* **Task requirements**: Return each line exactly, from the one that has "PIXELS2: WS2812B -> WS2813" through the end of the entries, both ends included. Pictures do not belong.

□ □ □ □ □ □ □

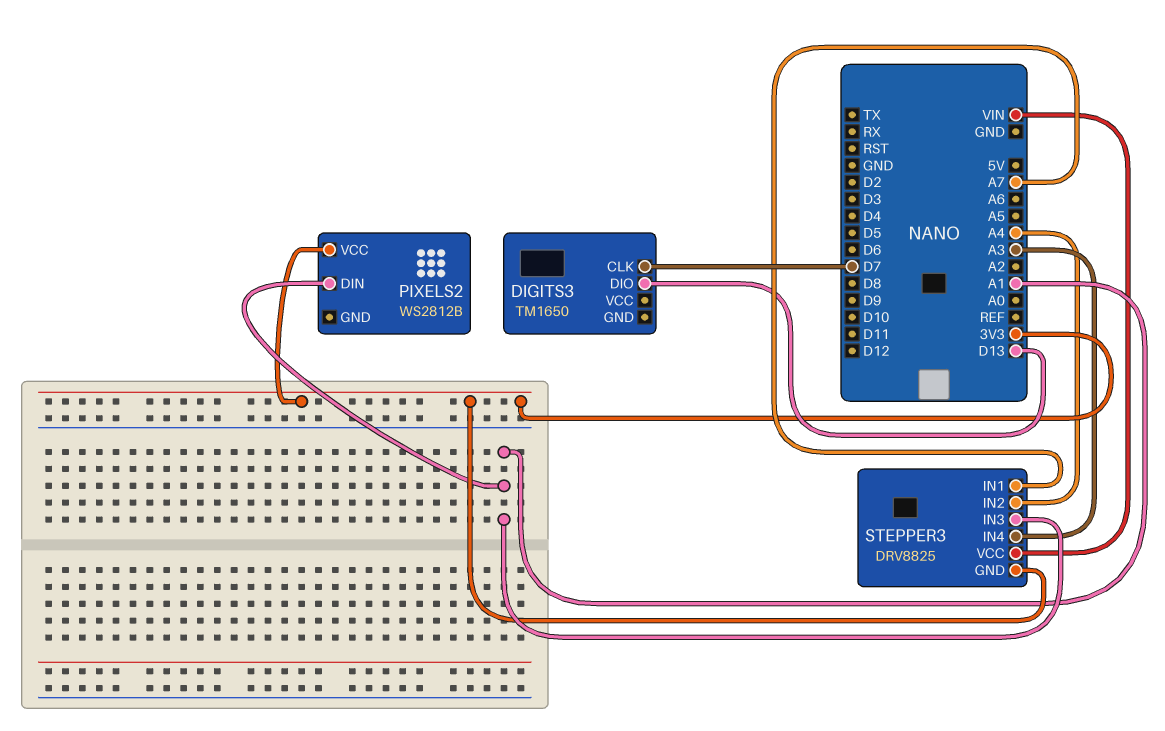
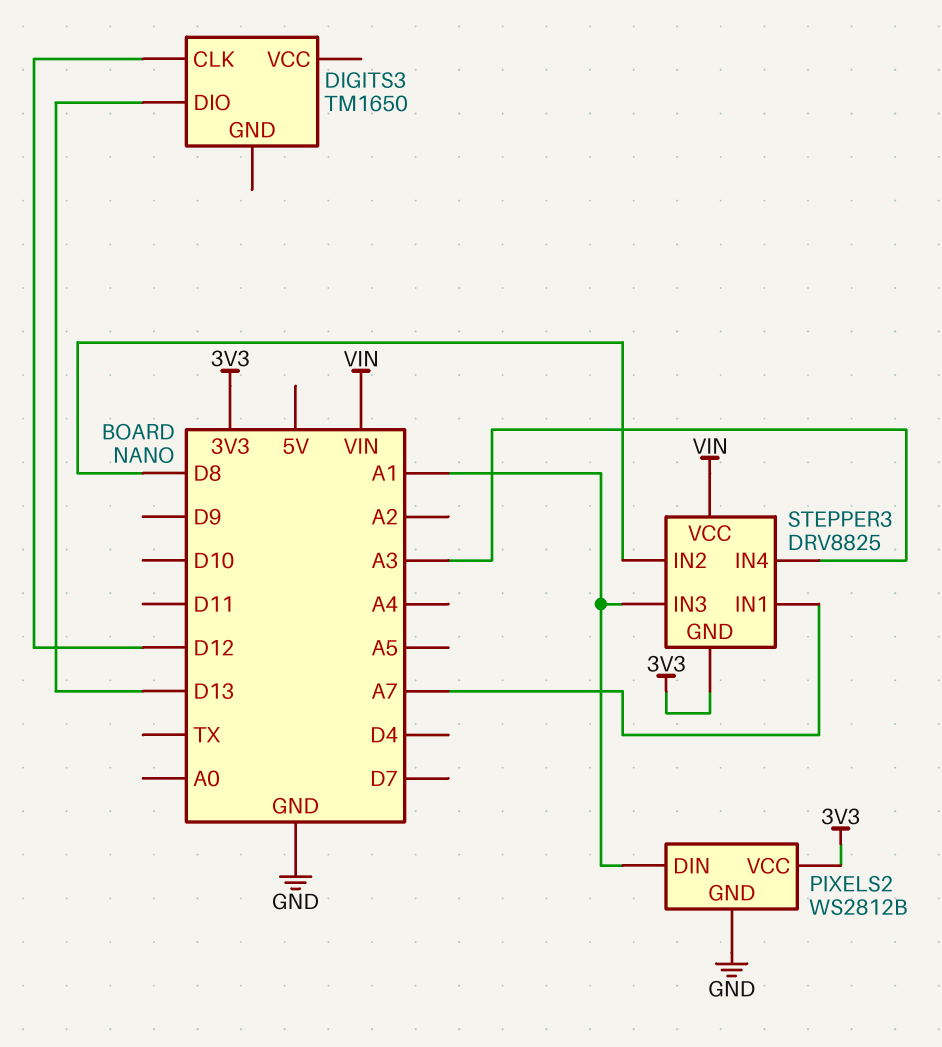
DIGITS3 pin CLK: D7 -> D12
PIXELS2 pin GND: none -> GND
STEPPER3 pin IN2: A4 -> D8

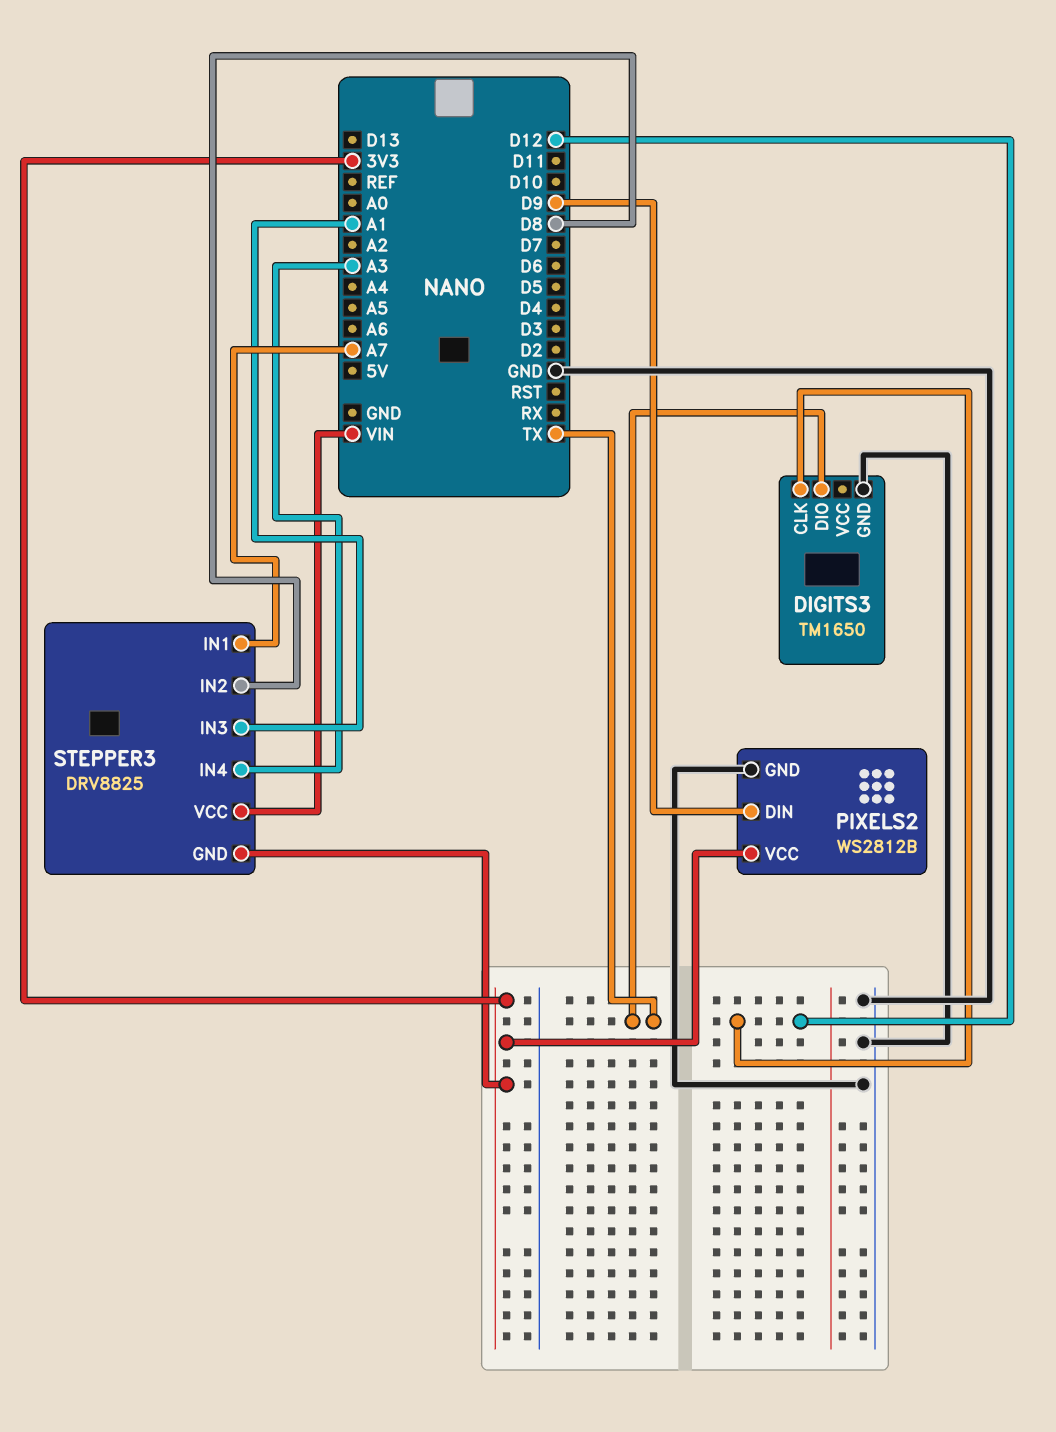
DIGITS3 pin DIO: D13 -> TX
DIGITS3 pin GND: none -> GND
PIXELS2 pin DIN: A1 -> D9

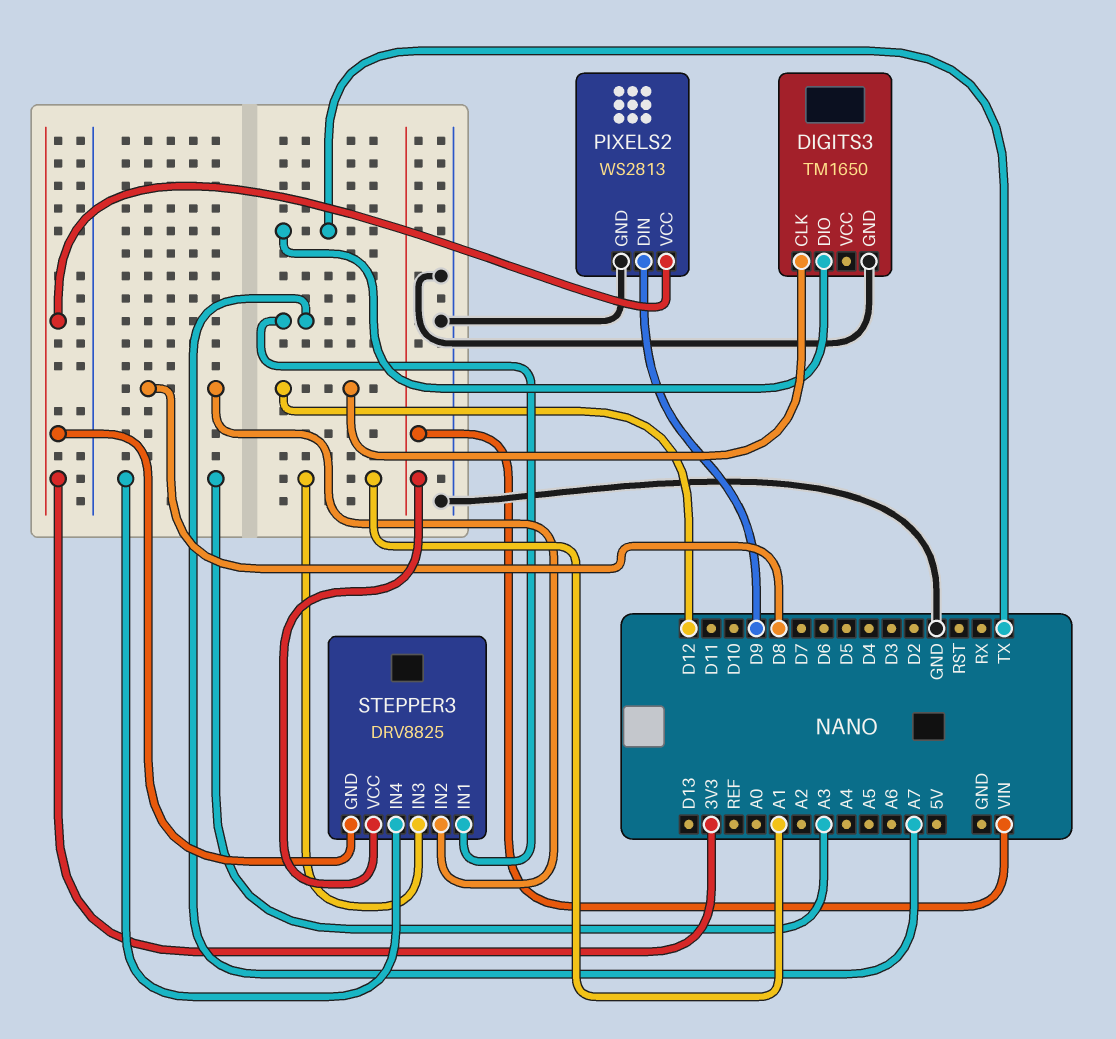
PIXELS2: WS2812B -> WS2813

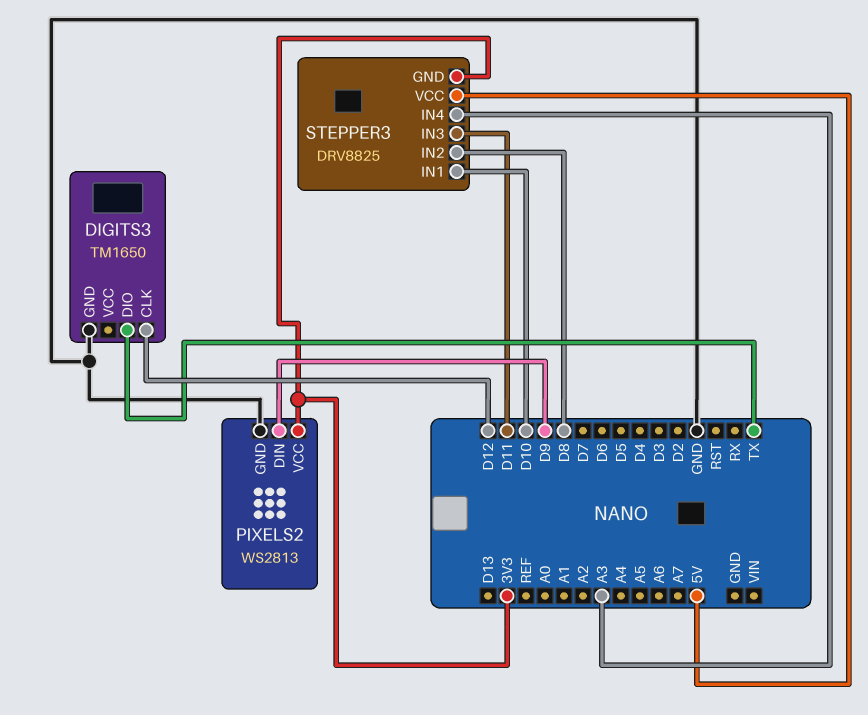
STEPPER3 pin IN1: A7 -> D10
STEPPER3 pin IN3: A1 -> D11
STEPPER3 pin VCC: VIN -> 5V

□ □ □ □ □ □ □

* **Solution below**:
PIXELS2: WS2812B -> WS2813

STEPPER3 pin IN1: A7 -> D10
STEPPER3 pin IN3: A1 -> D11
STEPPER3 pin VCC: VIN -> 5V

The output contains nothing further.